* WORK INSTRUCTION
Would you set down every line of the data below exactly as it reads?

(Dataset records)
- Opening Delimiter -
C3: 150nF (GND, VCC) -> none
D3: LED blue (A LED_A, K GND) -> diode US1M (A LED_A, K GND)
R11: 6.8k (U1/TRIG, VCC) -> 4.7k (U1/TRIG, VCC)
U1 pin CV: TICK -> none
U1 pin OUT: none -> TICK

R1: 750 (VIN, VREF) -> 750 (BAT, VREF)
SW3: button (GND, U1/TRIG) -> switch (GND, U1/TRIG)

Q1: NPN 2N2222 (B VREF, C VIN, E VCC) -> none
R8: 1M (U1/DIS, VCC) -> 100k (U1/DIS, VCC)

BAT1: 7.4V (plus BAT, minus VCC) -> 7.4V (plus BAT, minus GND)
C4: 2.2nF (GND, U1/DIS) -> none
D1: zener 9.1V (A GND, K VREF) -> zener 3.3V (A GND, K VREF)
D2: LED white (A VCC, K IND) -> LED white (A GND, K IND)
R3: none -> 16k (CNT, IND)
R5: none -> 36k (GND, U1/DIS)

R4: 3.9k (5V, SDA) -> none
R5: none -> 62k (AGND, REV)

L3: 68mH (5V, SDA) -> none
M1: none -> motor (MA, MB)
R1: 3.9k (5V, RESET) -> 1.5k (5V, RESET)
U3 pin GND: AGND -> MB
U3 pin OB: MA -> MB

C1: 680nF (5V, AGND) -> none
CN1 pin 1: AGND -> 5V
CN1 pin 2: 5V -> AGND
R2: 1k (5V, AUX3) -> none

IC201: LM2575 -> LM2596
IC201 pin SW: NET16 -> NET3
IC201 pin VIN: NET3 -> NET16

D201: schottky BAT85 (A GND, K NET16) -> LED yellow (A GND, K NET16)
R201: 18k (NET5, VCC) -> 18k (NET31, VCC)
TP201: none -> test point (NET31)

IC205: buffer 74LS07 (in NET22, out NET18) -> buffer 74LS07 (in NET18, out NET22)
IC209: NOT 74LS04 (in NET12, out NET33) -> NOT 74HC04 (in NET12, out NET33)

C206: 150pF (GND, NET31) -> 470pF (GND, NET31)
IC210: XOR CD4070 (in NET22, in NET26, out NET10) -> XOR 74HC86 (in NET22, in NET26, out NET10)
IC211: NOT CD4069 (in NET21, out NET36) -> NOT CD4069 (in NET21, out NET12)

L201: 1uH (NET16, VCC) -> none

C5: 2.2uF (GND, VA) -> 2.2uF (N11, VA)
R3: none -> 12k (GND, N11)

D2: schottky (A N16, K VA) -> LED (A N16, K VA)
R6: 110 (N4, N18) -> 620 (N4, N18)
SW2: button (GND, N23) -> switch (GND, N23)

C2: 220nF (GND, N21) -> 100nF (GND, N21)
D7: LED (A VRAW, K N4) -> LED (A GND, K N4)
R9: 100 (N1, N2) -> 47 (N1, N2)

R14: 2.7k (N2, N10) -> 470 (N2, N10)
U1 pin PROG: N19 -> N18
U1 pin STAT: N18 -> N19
- Closing Delimiter -
* OUTPUT BELOW
C3: 150nF (GND, VCC) -> none
D3: LED blue (A LED_A, K GND) -> diode US1M (A LED_A, K GND)
R11: 6.8k (U1/TRIG, VCC) -> 4.7k (U1/TRIG, VCC)
U1 pin CV: TICK -> none
U1 pin OUT: none -> TICK

R1: 750 (VIN, VREF) -> 750 (BAT, VREF)
SW3: button (GND, U1/TRIG) -> switch (GND, U1/TRIG)

Q1: NPN 2N2222 (B VREF, C VIN, E VCC) -> none
R8: 1M (U1/DIS, VCC) -> 100k (U1/DIS, VCC)

BAT1: 7.4V (plus BAT, minus VCC) -> 7.4V (plus BAT, minus GND)
C4: 2.2nF (GND, U1/DIS) -> none
D1: zener 9.1V (A GND, K VREF) -> zener 3.3V (A GND, K VREF)
D2: LED white (A VCC, K IND) -> LED white (A GND, K IND)
R3: none -> 16k (CNT, IND)
R5: none -> 36k (GND, U1/DIS)

R4: 3.9k (5V, SDA) -> none
R5: none -> 62k (AGND, REV)

L3: 68mH (5V, SDA) -> none
M1: none -> motor (MA, MB)
R1: 3.9k (5V, RESET) -> 1.5k (5V, RESET)
U3 pin GND: AGND -> MB
U3 pin OB: MA -> MB

C1: 680nF (5V, AGND) -> none
CN1 pin 1: AGND -> 5V
CN1 pin 2: 5V -> AGND
R2: 1k (5V, AUX3) -> none

IC201: LM2575 -> LM2596
IC201 pin SW: NET16 -> NET3
IC201 pin VIN: NET3 -> NET16

D201: schottky BAT85 (A GND, K NET16) -> LED yellow (A GND, K NET16)
R201: 18k (NET5, VCC) -> 18k (NET31, VCC)
TP201: none -> test point (NET31)

IC205: buffer 74LS07 (in NET22, out NET18) -> buffer 74LS07 (in NET18, out NET22)
IC209: NOT 74LS04 (in NET12, out NET33) -> NOT 74HC04 (in NET12, out NET33)

C206: 150pF (GND, NET31) -> 470pF (GND, NET31)
IC210: XOR CD4070 (in NET22, in NET26, out NET10) -> XOR 74HC86 (in NET22, in NET26, out NET10)
IC211: NOT CD4069 (in NET21, out NET36) -> NOT CD4069 (in NET21, out NET12)

L201: 1uH (NET16, VCC) -> none

C5: 2.2uF (GND, VA) -> 2.2uF (N11, VA)
R3: none -> 12k (GND, N11)

D2: schottky (A N16, K VA) -> LED (A N16, K VA)
R6: 110 (N4, N18) -> 620 (N4, N18)
SW2: button (GND, N23) -> switch (GND, N23)

C2: 220nF (GND, N21) -> 100nF (GND, N21)
D7: LED (A VRAW, K N4) -> LED (A GND, K N4)
R9: 100 (N1, N2) -> 47 (N1, N2)

R14: 2.7k (N2, N10) -> 470 (N2, N10)
U1 pin PROG: N19 -> N18
U1 pin STAT: N18 -> N19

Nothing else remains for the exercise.